[[ Task data, beginning ]]

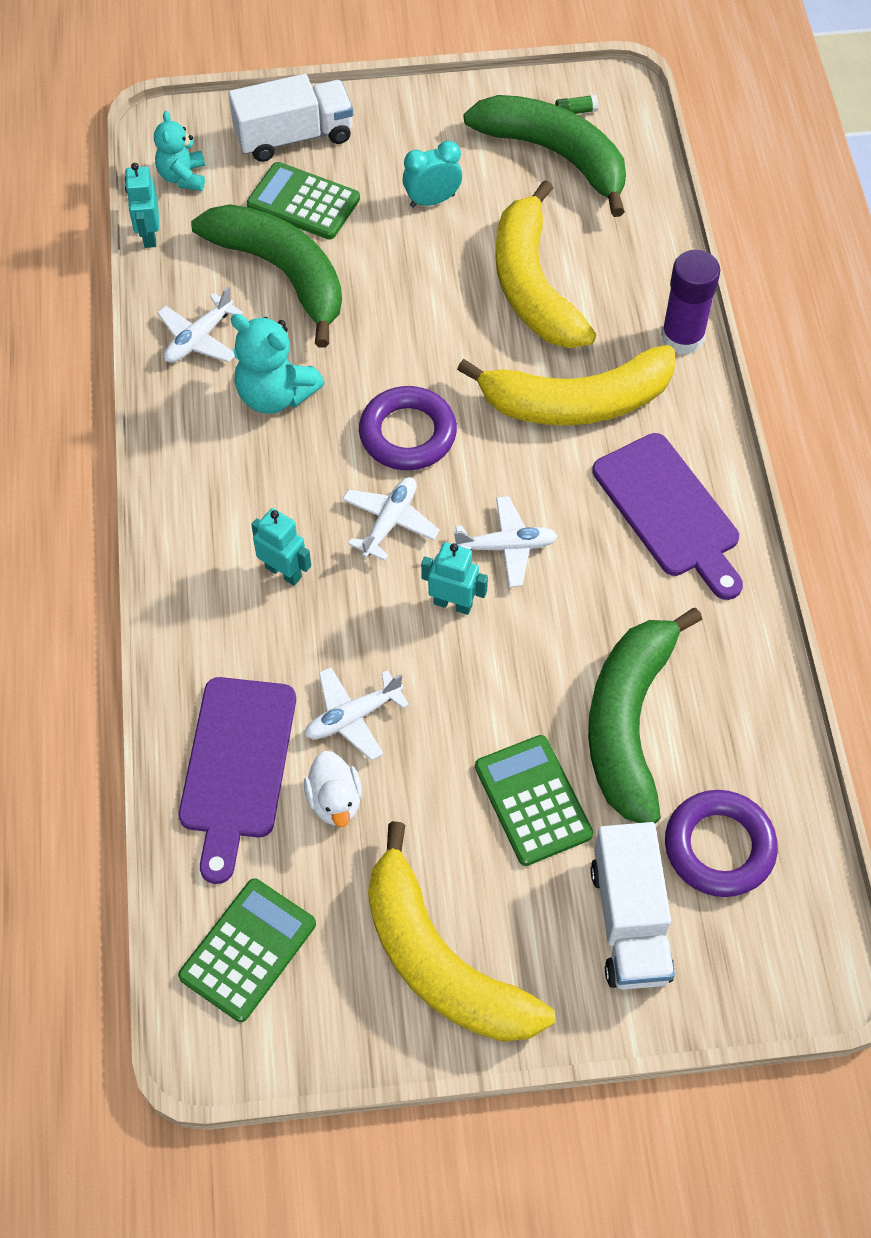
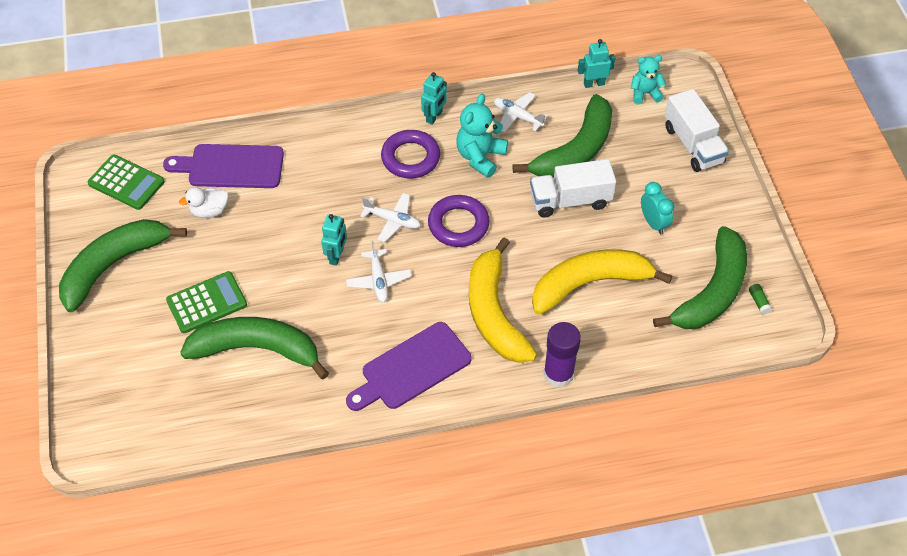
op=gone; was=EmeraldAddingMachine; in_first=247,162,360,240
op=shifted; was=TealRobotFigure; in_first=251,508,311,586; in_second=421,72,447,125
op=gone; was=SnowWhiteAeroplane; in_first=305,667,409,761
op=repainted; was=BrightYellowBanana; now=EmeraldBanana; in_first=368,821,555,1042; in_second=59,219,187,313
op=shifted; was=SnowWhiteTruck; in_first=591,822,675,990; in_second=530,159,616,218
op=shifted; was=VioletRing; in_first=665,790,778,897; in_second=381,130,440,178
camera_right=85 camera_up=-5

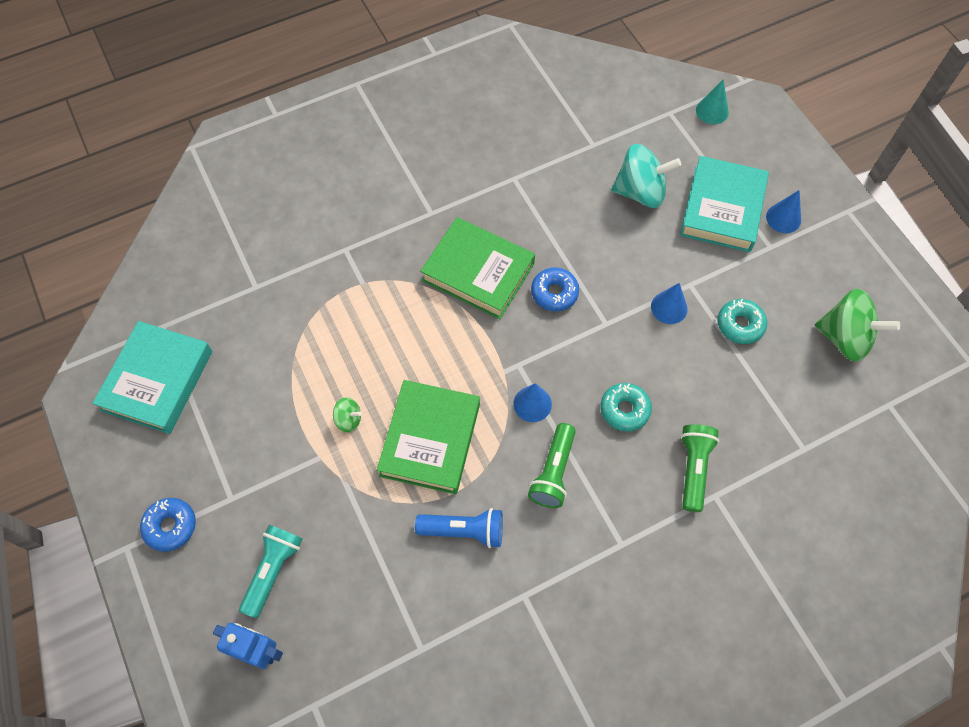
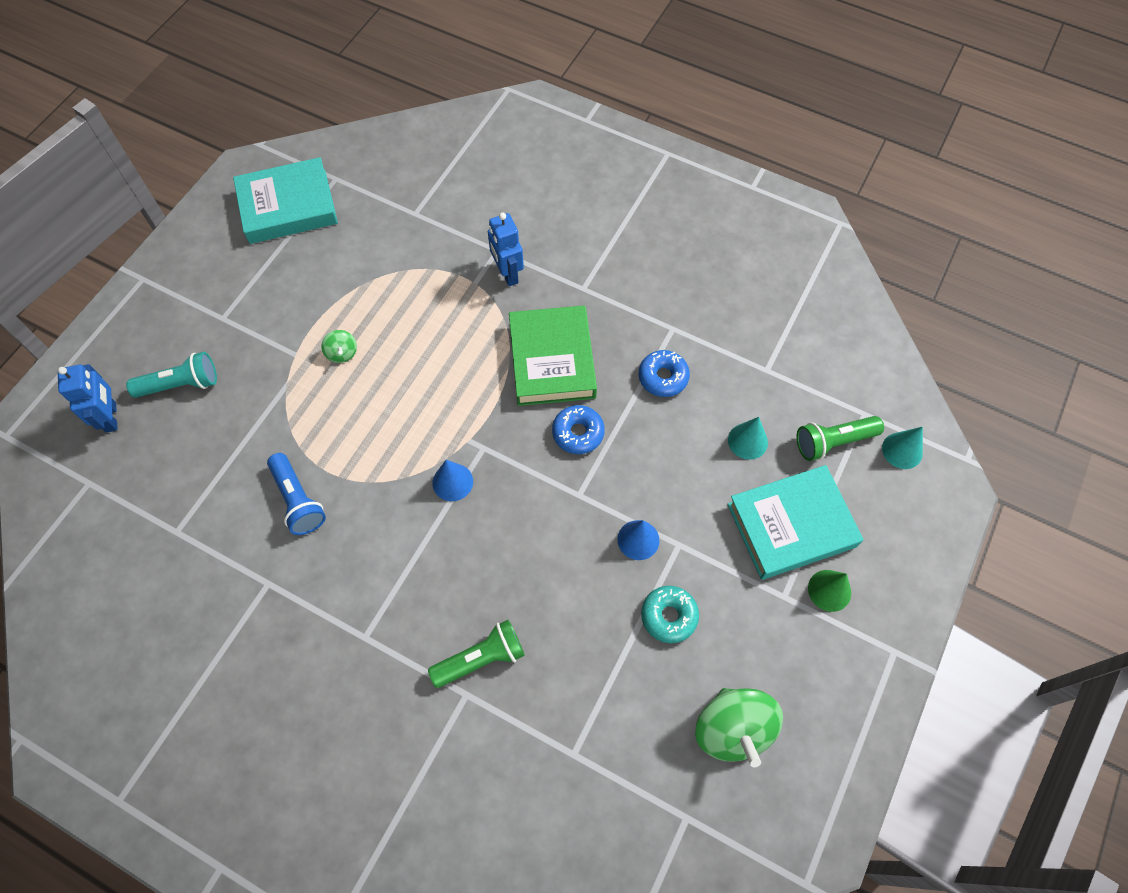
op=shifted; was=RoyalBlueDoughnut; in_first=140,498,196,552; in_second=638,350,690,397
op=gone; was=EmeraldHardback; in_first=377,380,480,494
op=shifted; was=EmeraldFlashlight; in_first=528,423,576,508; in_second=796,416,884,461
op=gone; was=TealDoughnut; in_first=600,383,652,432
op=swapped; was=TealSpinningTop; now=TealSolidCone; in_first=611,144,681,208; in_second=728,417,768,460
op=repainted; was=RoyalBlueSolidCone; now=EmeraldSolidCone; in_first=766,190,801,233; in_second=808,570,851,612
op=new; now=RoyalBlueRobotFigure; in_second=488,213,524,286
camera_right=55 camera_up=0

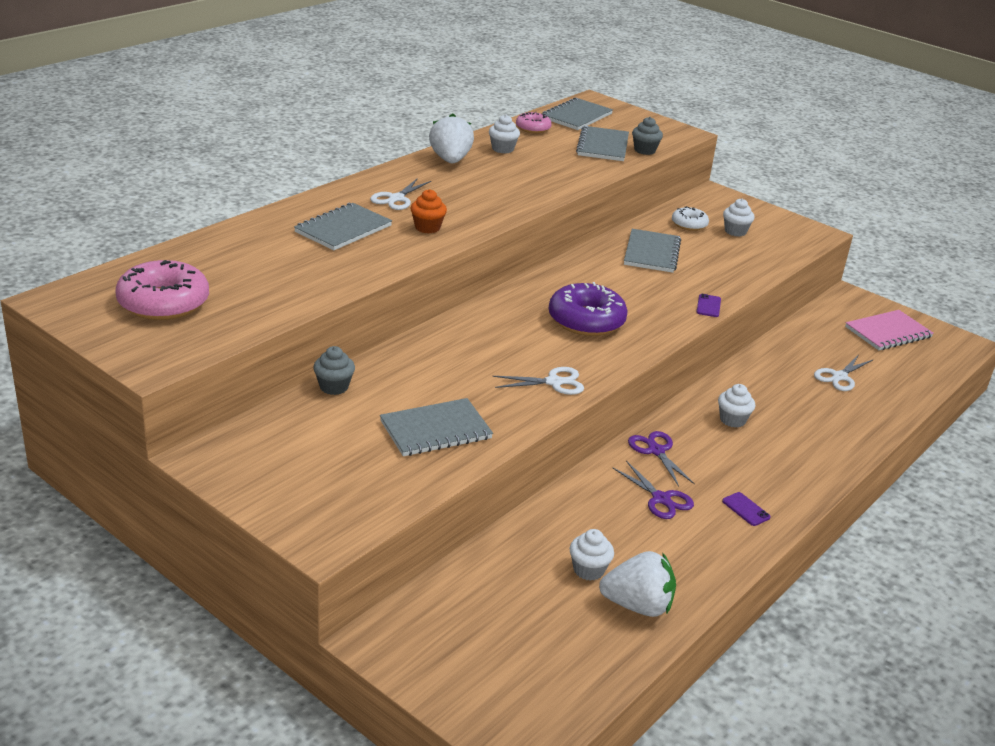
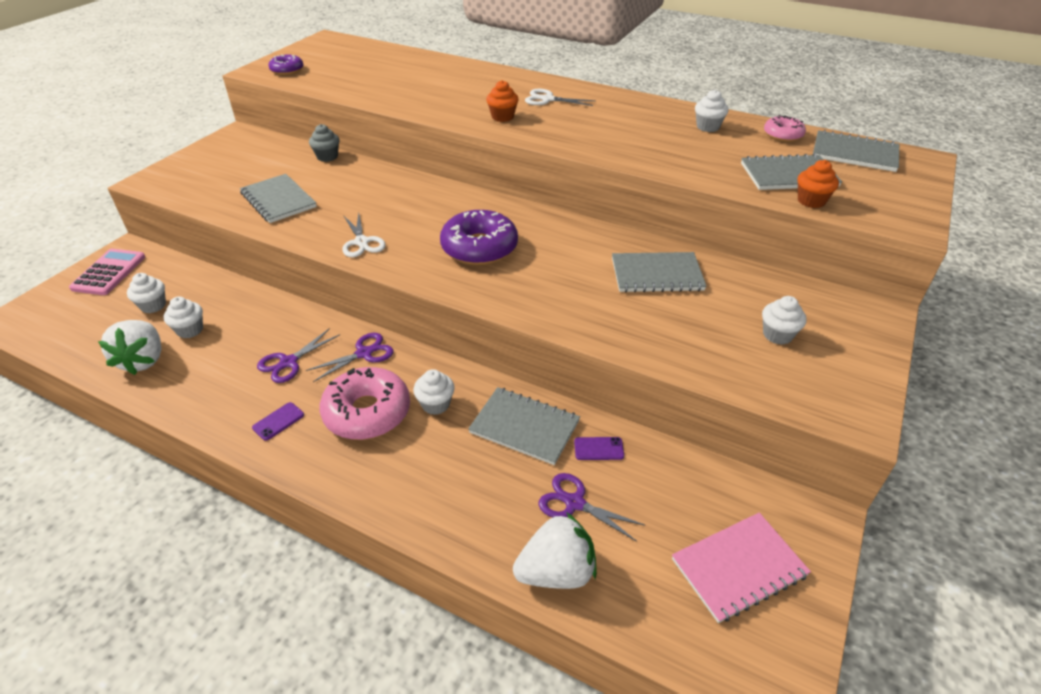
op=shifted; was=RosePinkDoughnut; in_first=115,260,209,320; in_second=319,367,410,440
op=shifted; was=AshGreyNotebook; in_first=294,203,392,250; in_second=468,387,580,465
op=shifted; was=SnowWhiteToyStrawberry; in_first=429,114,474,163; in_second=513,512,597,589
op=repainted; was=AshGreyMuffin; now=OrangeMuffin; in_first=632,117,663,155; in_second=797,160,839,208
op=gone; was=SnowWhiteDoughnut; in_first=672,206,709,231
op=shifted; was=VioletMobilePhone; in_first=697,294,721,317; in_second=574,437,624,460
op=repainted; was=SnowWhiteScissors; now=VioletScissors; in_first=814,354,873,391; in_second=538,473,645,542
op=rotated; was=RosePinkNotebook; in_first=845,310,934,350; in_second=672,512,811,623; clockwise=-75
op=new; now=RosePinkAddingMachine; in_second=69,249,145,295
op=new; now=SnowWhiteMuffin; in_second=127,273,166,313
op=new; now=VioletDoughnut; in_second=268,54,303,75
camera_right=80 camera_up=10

[[ Task data, end ]]

◆ Work request
From the material above, output every line exactly as written, dropping any picture.

◆ Written answer
op=gone; was=EmeraldAddingMachine; in_first=247,162,360,240
op=shifted; was=TealRobotFigure; in_first=251,508,311,586; in_second=421,72,447,125
op=gone; was=SnowWhiteAeroplane; in_first=305,667,409,761
op=repainted; was=BrightYellowBanana; now=EmeraldBanana; in_first=368,821,555,1042; in_second=59,219,187,313
op=shifted; was=SnowWhiteTruck; in_first=591,822,675,990; in_second=530,159,616,218
op=shifted; was=VioletRing; in_first=665,790,778,897; in_second=381,130,440,178
camera_right=85 camera_up=-5

op=shifted; was=RoyalBlueDoughnut; in_first=140,498,196,552; in_second=638,350,690,397
op=gone; was=EmeraldHardback; in_first=377,380,480,494
op=shifted; was=EmeraldFlashlight; in_first=528,423,576,508; in_second=796,416,884,461
op=gone; was=TealDoughnut; in_first=600,383,652,432
op=swapped; was=TealSpinningTop; now=TealSolidCone; in_first=611,144,681,208; in_second=728,417,768,460
op=repainted; was=RoyalBlueSolidCone; now=EmeraldSolidCone; in_first=766,190,801,233; in_second=808,570,851,612
op=new; now=RoyalBlueRobotFigure; in_second=488,213,524,286
camera_right=55 camera_up=0

op=shifted; was=RosePinkDoughnut; in_first=115,260,209,320; in_second=319,367,410,440
op=shifted; was=AshGreyNotebook; in_first=294,203,392,250; in_second=468,387,580,465
op=shifted; was=SnowWhiteToyStrawberry; in_first=429,114,474,163; in_second=513,512,597,589
op=repainted; was=AshGreyMuffin; now=OrangeMuffin; in_first=632,117,663,155; in_second=797,160,839,208
op=gone; was=SnowWhiteDoughnut; in_first=672,206,709,231
op=shifted; was=VioletMobilePhone; in_first=697,294,721,317; in_second=574,437,624,460
op=repainted; was=SnowWhiteScissors; now=VioletScissors; in_first=814,354,873,391; in_second=538,473,645,542
op=rotated; was=RosePinkNotebook; in_first=845,310,934,350; in_second=672,512,811,623; clockwise=-75
op=new; now=RosePinkAddingMachine; in_second=69,249,145,295
op=new; now=SnowWhiteMuffin; in_second=127,273,166,313
op=new; now=VioletDoughnut; in_second=268,54,303,75
camera_right=80 camera_up=10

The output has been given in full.